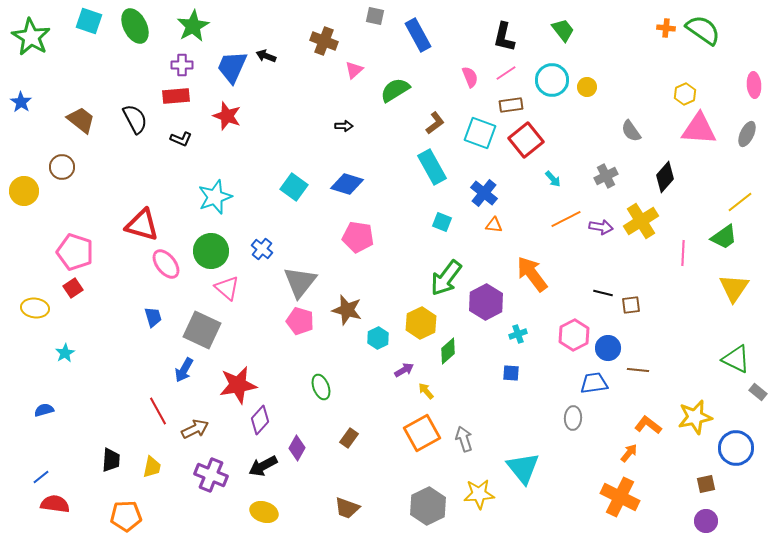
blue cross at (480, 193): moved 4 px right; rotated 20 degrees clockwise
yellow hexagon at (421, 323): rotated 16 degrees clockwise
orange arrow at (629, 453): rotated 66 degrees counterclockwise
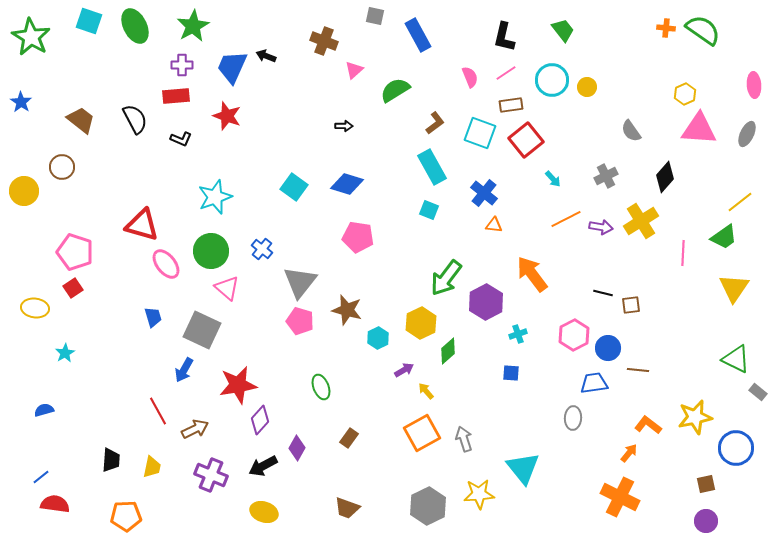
cyan square at (442, 222): moved 13 px left, 12 px up
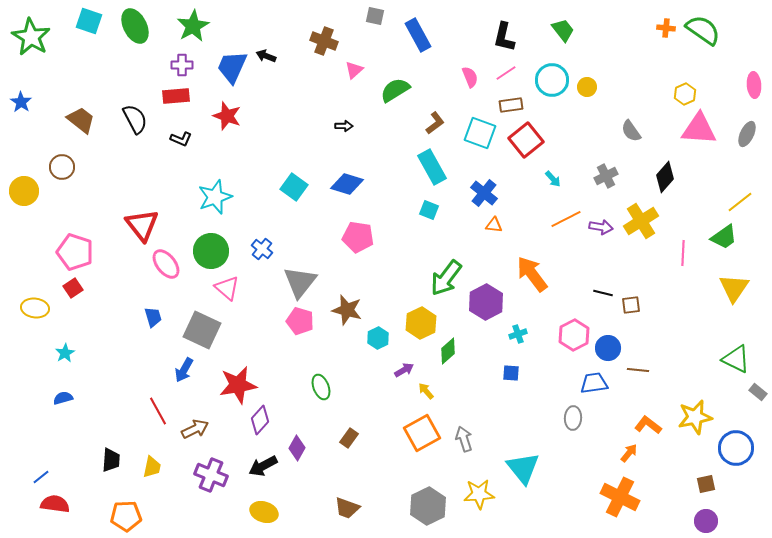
red triangle at (142, 225): rotated 36 degrees clockwise
blue semicircle at (44, 410): moved 19 px right, 12 px up
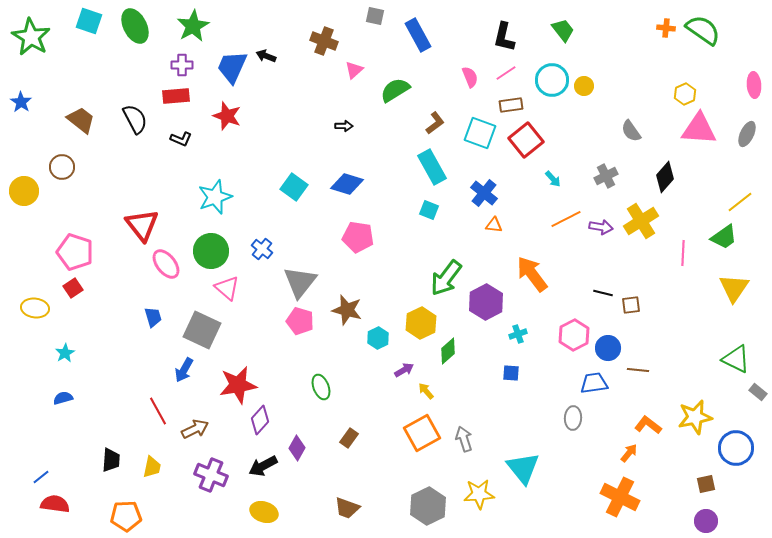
yellow circle at (587, 87): moved 3 px left, 1 px up
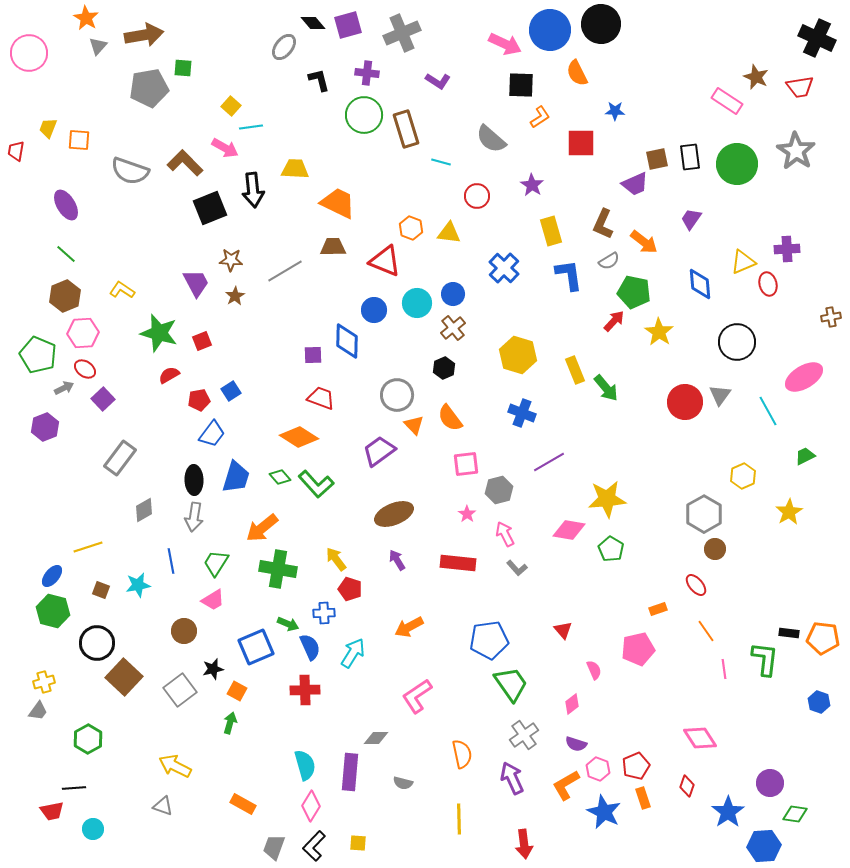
◇ ◇ ◇ ◇
GOAL
Can you reproduce every line of the rows above word for word, leaving out the pictures?

THE OUTPUT
blue cross at (480, 193): moved 4 px right; rotated 20 degrees clockwise
yellow hexagon at (421, 323): rotated 16 degrees clockwise
orange arrow at (629, 453): rotated 66 degrees counterclockwise
cyan square at (442, 222): moved 13 px left, 12 px up
red triangle at (142, 225): rotated 36 degrees clockwise
blue semicircle at (44, 410): moved 19 px right, 12 px up
yellow circle at (587, 87): moved 3 px left, 1 px up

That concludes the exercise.